--- DATASET RECORDS Enclosed Below ---

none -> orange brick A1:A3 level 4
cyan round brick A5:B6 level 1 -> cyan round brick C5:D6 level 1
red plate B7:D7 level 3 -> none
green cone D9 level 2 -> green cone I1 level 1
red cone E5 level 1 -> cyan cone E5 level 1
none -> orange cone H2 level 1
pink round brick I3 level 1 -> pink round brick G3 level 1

--- End of Enclosed DATASET RECORDS ---

**TASK DESCRIPTION:**
Whenever the word "round" shows up in a line of the entries, list that line.

**TASK RESULT:**
cyan round brick A5:B6 level 1 -> cyan round brick C5:D6 level 1
pink round brick I3 level 1 -> pink round brick G3 level 1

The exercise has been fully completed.